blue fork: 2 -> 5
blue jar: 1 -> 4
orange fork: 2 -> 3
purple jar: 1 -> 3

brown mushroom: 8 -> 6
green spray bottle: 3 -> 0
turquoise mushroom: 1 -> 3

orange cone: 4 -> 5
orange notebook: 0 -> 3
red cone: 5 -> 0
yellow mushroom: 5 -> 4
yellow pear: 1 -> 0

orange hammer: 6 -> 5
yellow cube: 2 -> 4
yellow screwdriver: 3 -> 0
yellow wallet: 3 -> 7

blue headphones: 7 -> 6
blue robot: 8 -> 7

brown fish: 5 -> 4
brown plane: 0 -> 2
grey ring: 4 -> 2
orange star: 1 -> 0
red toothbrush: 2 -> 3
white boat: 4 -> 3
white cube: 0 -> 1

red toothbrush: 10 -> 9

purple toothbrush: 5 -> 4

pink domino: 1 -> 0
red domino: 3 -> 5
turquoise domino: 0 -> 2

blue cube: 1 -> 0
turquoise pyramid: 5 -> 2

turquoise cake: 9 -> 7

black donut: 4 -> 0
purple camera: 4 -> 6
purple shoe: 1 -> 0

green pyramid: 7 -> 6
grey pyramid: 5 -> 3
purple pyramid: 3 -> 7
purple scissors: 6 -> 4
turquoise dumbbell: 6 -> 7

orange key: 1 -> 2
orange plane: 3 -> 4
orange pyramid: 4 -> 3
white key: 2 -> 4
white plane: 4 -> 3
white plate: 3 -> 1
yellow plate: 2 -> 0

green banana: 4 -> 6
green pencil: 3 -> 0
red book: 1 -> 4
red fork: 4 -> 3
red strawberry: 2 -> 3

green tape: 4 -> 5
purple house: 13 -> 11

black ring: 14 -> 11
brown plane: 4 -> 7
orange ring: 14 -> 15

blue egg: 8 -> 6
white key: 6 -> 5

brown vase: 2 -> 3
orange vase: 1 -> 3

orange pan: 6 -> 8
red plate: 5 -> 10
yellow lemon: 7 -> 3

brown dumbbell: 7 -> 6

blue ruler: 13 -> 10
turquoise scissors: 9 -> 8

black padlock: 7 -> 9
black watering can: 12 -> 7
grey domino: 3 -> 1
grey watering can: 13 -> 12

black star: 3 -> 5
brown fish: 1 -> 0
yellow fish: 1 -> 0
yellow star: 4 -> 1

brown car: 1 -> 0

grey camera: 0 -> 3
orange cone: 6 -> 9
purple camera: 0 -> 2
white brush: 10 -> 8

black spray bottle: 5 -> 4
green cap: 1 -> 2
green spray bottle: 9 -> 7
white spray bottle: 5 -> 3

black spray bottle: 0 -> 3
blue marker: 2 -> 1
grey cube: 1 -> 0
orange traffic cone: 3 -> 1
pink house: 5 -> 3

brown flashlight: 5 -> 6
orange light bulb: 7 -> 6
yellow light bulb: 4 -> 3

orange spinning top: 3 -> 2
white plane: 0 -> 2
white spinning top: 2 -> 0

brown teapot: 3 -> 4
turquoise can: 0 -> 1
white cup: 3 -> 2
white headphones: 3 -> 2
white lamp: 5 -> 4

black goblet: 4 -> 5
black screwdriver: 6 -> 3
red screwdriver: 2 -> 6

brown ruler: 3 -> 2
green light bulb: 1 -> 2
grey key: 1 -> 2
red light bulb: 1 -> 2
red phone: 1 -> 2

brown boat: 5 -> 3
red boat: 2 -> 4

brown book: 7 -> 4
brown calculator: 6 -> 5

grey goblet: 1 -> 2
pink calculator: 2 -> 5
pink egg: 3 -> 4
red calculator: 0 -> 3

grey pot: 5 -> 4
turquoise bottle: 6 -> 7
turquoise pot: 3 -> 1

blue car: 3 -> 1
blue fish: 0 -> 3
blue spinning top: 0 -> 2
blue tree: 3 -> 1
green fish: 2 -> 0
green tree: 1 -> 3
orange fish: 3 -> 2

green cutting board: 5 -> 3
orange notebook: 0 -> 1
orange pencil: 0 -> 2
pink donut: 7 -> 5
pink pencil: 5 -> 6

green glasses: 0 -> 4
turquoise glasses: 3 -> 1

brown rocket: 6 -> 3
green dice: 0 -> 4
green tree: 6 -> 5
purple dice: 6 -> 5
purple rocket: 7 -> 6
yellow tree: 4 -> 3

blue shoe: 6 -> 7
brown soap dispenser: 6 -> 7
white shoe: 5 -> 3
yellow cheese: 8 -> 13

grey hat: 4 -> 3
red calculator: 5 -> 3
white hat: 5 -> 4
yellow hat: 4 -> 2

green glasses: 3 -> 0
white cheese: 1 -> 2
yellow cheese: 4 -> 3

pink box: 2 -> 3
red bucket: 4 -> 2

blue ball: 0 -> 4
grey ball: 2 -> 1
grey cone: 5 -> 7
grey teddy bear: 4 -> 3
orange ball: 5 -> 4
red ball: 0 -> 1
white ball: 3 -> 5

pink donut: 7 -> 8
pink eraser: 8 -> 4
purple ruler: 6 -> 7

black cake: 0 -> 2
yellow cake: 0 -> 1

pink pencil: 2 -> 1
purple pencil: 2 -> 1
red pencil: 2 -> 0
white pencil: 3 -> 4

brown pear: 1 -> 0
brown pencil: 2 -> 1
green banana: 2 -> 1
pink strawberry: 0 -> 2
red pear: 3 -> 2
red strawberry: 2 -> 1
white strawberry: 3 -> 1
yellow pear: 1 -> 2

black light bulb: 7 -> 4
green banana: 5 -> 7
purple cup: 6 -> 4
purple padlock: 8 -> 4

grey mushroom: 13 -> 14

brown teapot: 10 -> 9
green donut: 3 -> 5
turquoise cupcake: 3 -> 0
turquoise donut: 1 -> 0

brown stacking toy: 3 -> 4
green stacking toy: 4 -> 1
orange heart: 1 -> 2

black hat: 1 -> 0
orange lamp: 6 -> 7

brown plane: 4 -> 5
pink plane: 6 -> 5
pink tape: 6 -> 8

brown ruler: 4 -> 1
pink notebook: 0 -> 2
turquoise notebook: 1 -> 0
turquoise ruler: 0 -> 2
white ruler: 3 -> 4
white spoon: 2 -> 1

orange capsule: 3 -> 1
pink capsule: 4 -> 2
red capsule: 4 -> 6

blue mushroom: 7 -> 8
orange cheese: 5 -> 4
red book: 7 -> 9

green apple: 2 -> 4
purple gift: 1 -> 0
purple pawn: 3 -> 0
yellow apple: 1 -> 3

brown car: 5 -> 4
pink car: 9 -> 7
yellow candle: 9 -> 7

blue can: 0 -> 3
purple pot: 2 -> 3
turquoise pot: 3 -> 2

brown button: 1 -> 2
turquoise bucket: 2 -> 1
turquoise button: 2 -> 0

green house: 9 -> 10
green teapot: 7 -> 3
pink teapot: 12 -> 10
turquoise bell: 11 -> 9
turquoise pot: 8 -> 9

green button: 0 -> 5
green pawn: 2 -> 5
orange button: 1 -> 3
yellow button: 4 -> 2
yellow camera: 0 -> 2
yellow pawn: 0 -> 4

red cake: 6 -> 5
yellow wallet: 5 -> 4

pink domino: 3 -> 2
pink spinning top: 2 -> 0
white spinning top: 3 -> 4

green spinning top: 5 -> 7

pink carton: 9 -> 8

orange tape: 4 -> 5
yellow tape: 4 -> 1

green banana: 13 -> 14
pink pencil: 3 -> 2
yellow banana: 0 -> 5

☆ ☆ ☆ ☆ ☆

From the line that contains "green apple: 2 -> 4" through the last line of the listing, every line is to be restated word for word, both ends included.

ANSWER FOR THE TASK —
green apple: 2 -> 4
purple gift: 1 -> 0
purple pawn: 3 -> 0
yellow apple: 1 -> 3

brown car: 5 -> 4
pink car: 9 -> 7
yellow candle: 9 -> 7

blue can: 0 -> 3
purple pot: 2 -> 3
turquoise pot: 3 -> 2

brown button: 1 -> 2
turquoise bucket: 2 -> 1
turquoise button: 2 -> 0

green house: 9 -> 10
green teapot: 7 -> 3
pink teapot: 12 -> 10
turquoise bell: 11 -> 9
turquoise pot: 8 -> 9

green button: 0 -> 5
green pawn: 2 -> 5
orange button: 1 -> 3
yellow button: 4 -> 2
yellow camera: 0 -> 2
yellow pawn: 0 -> 4

red cake: 6 -> 5
yellow wallet: 5 -> 4

pink domino: 3 -> 2
pink spinning top: 2 -> 0
white spinning top: 3 -> 4

green spinning top: 5 -> 7

pink carton: 9 -> 8

orange tape: 4 -> 5
yellow tape: 4 -> 1

green banana: 13 -> 14
pink pencil: 3 -> 2
yellow banana: 0 -> 5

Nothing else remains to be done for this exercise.